Of the lines below, write out exactly those from the line with "blue brick I14:J14 level 1 -> none" through the line with "green brick N15", both included, and skip the rest.
(Material for this task begins)
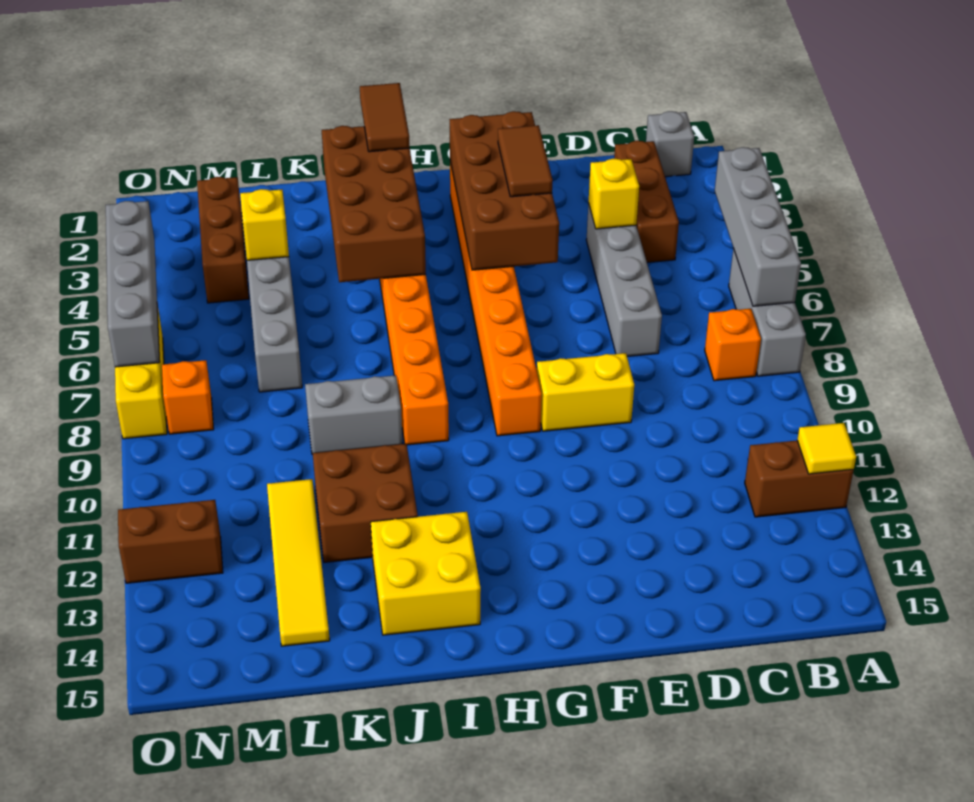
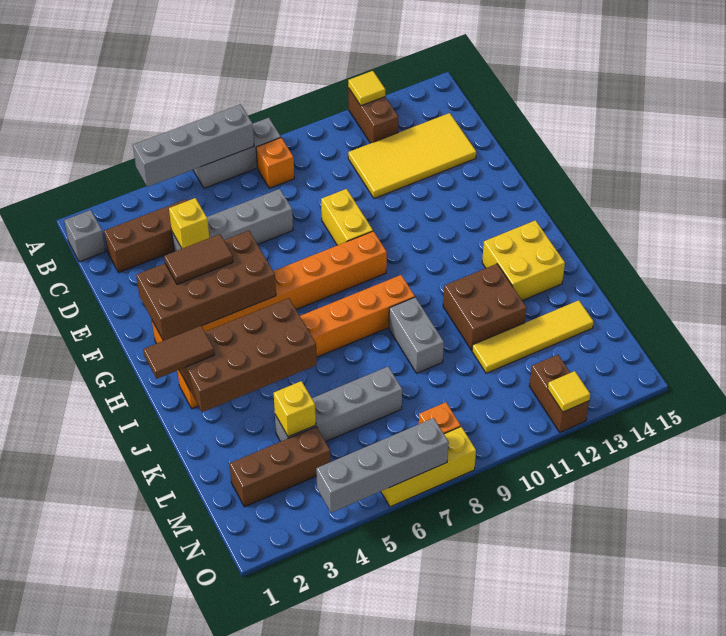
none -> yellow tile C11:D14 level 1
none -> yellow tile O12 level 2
(Material for this task ends)
(Material for this task begins)
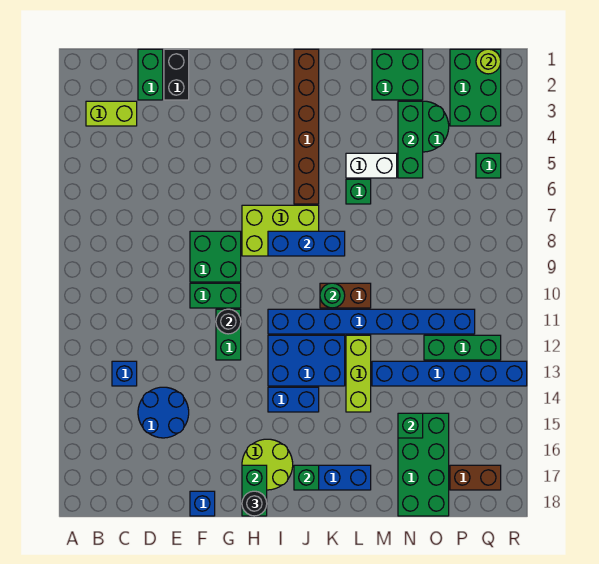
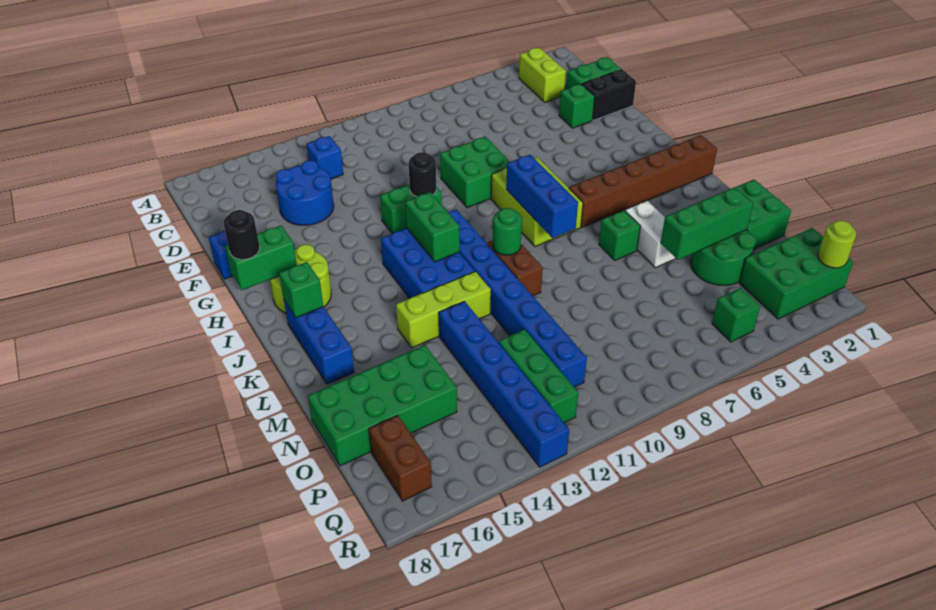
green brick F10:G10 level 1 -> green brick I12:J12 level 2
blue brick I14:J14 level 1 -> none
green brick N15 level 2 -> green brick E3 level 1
(Material for this task ends)
(Material for this task begins)
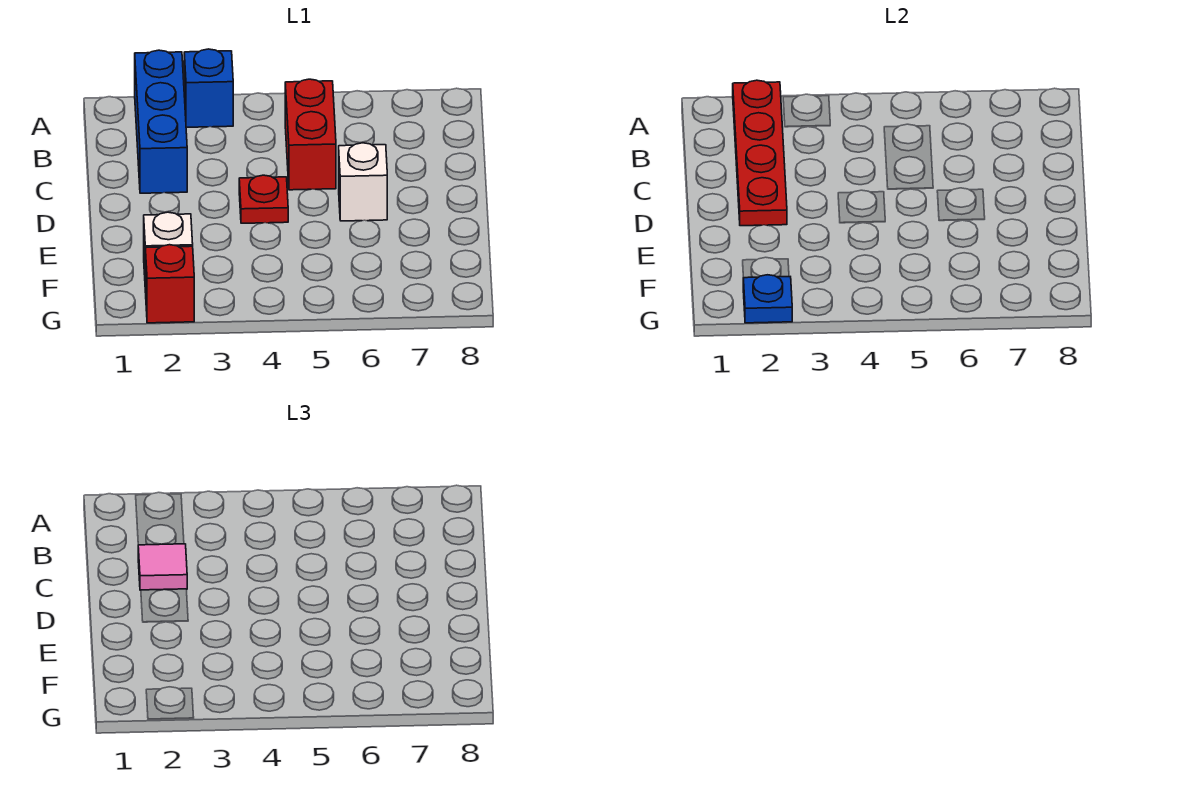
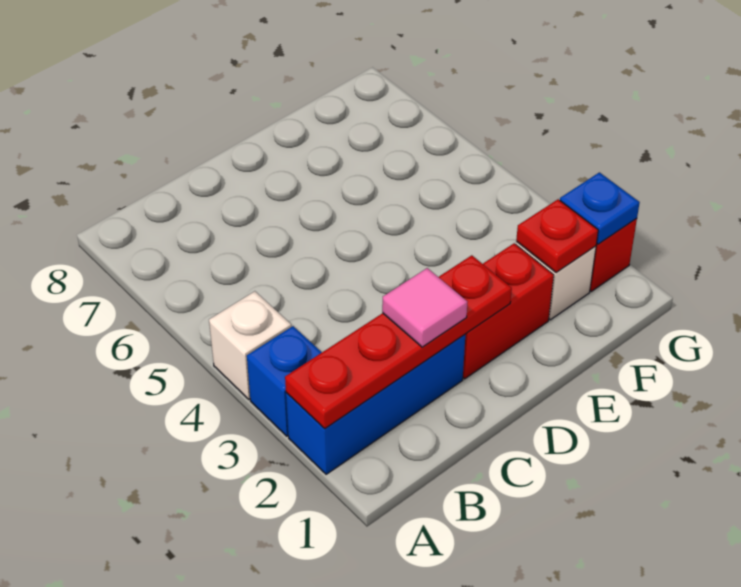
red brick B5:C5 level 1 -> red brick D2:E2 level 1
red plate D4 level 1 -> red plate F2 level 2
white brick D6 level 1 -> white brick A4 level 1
(Material for this task ends)
### Written solution
blue brick I14:J14 level 1 -> none
green brick N15 level 2 -> green brick E3 level 1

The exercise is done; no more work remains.